Show each line of the listing in which the word "round" occurs.

## DATASET SECTION
^^^^^^^^^^^^^^^^

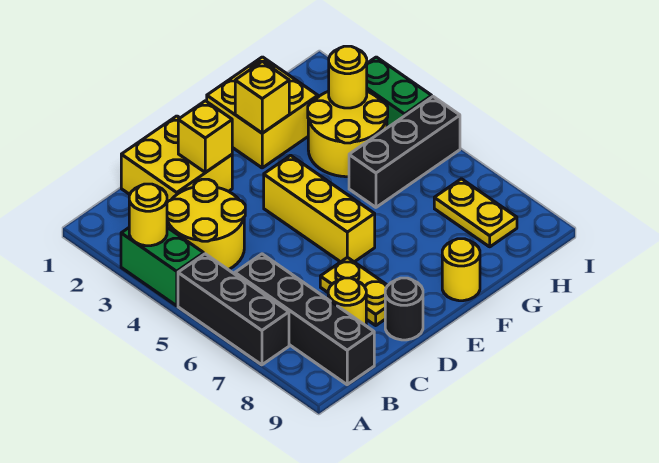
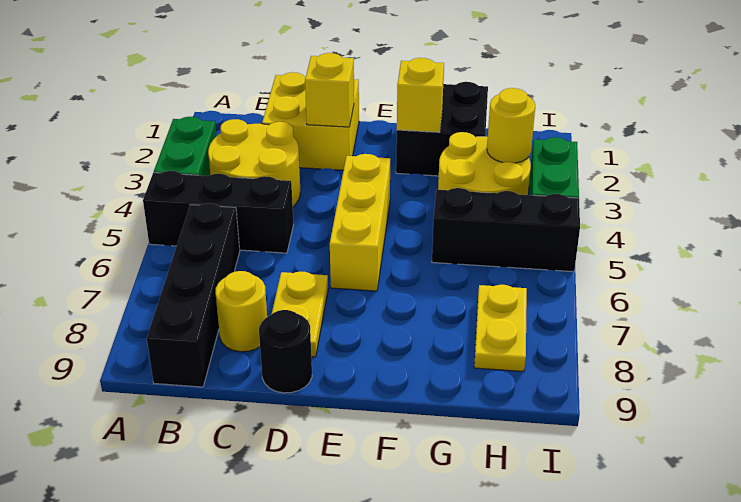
yellow round brick A3 level 2 -> none
black brick A5:A7 level 1 -> black brick A5:C5 level 1
yellow brick F1:G2 level 1 -> black brick F1:G2 level 1
yellow round brick F9 level 1 -> none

^^^^^^^^^^^^^^^^

## RESPONSE AREA
yellow round brick A3 level 2 -> none
yellow round brick F9 level 1 -> none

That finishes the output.